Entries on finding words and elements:
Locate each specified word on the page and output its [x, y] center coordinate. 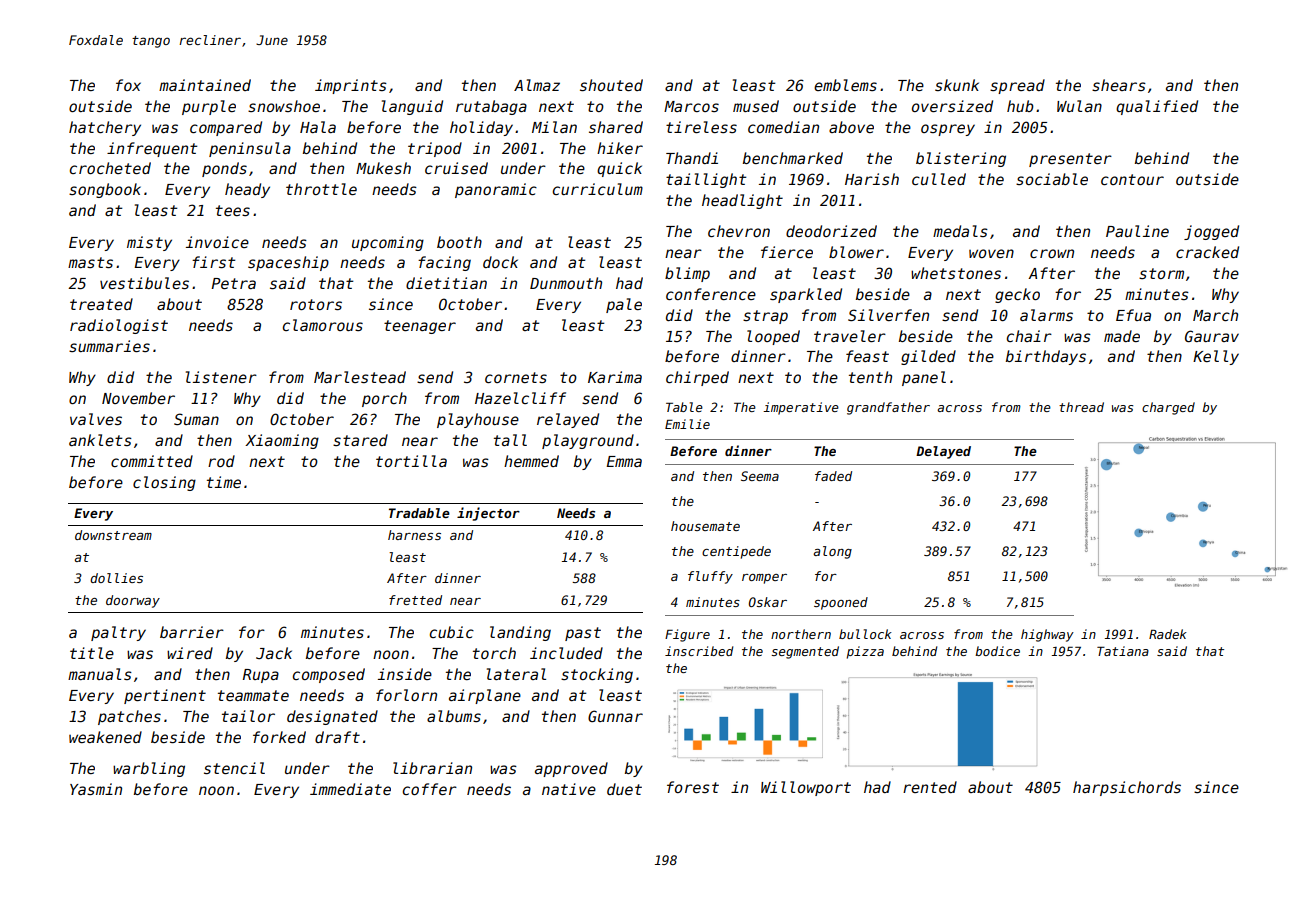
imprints [351, 86]
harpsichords [1127, 788]
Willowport [806, 788]
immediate [350, 789]
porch [384, 399]
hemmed [531, 461]
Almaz [537, 85]
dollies [116, 578]
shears [1119, 85]
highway [1047, 635]
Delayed [943, 452]
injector [488, 514]
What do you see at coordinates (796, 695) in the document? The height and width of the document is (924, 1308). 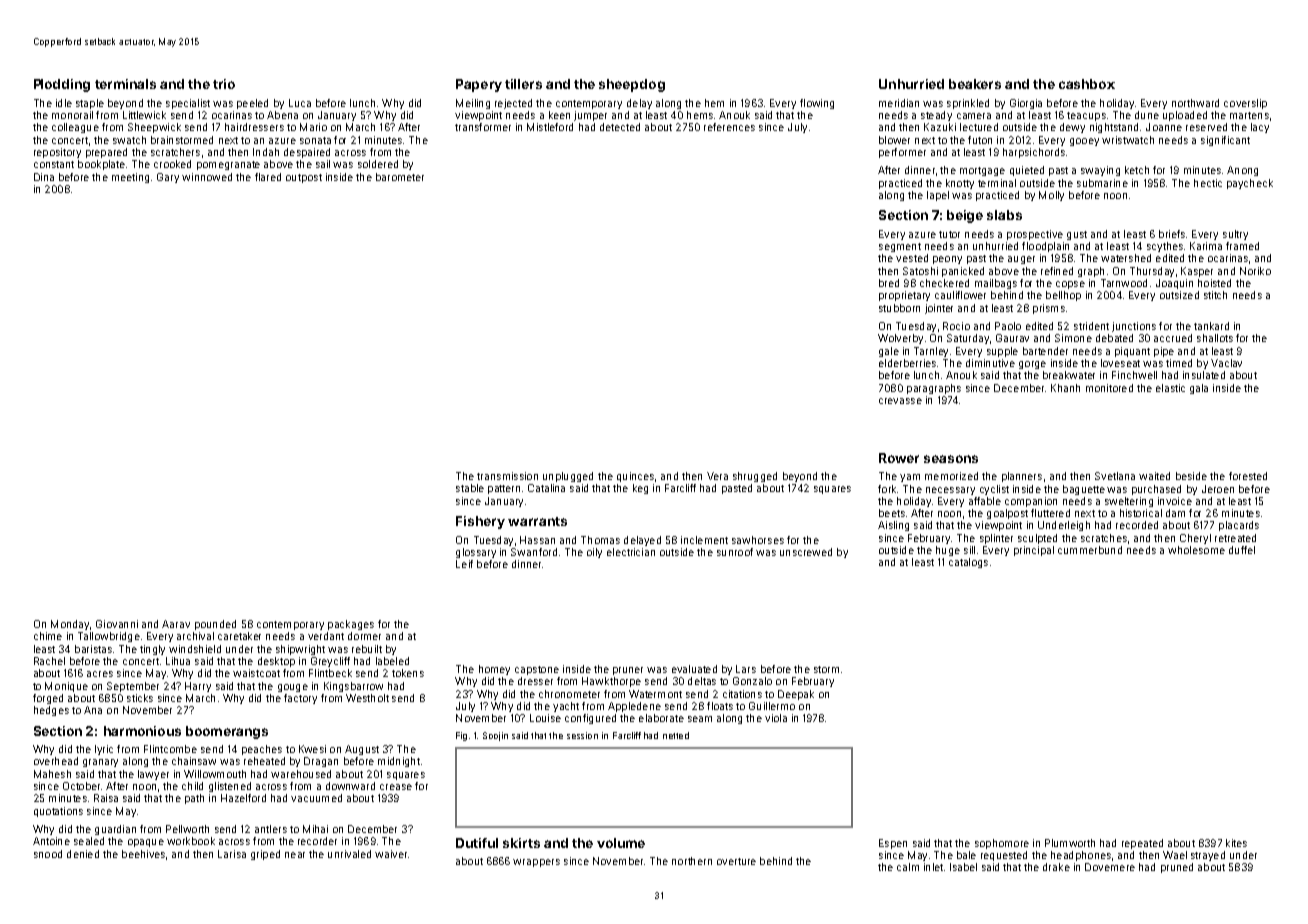 I see `Deepak` at bounding box center [796, 695].
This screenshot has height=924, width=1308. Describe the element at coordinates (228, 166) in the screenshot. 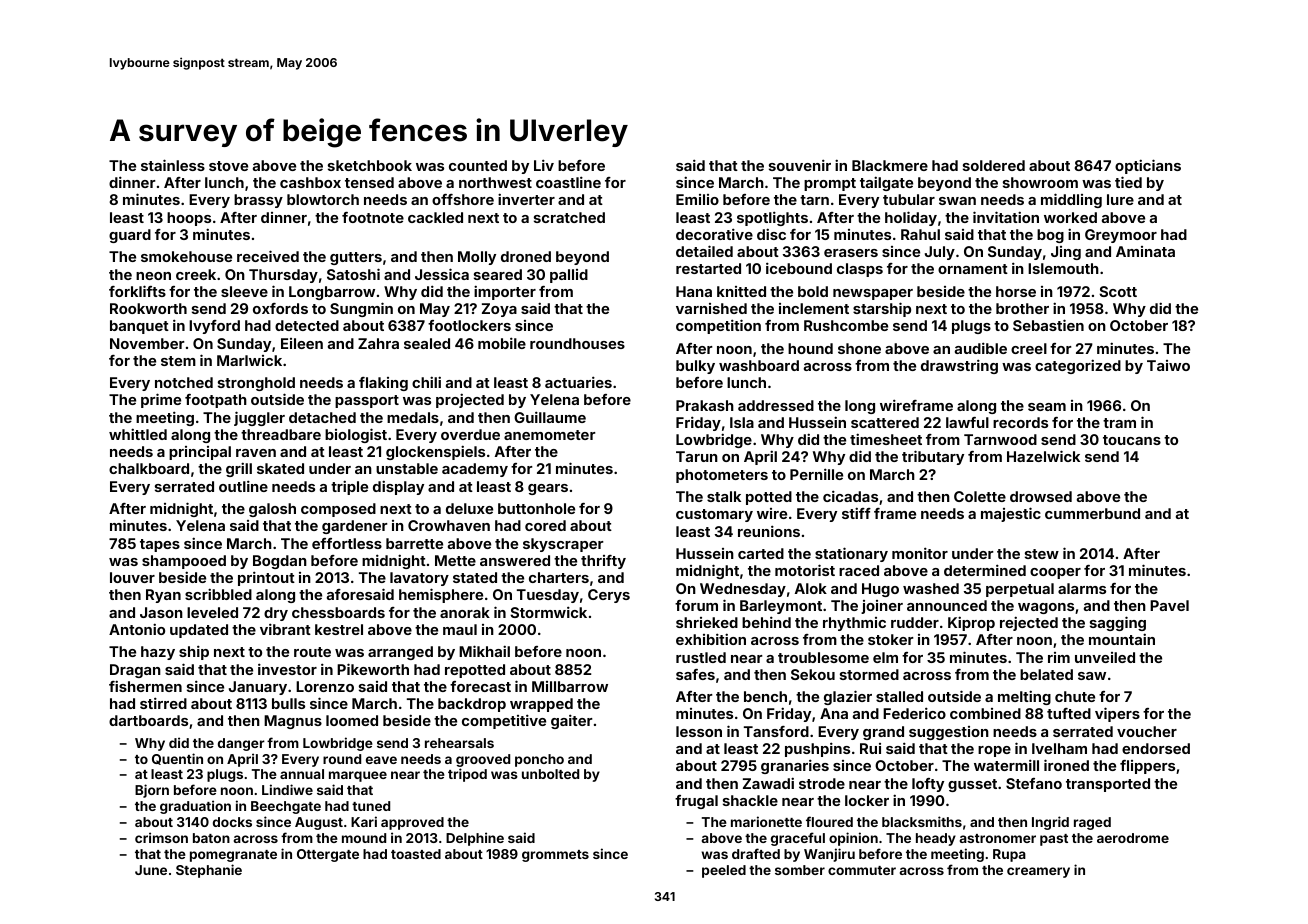

I see `stove` at that location.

YOUR TASK ::
Edit the items from the line containing "This screenshot has" through the end of the items, swapping "screenshot" for "image" and keeping everything else the same. Leave the pictures out of your answer.

EXERCISE RESPONSE ::
This image has height=924, width=1308. Describe the element at coordinates (228, 166) in the image. 

I see `stove` at that location.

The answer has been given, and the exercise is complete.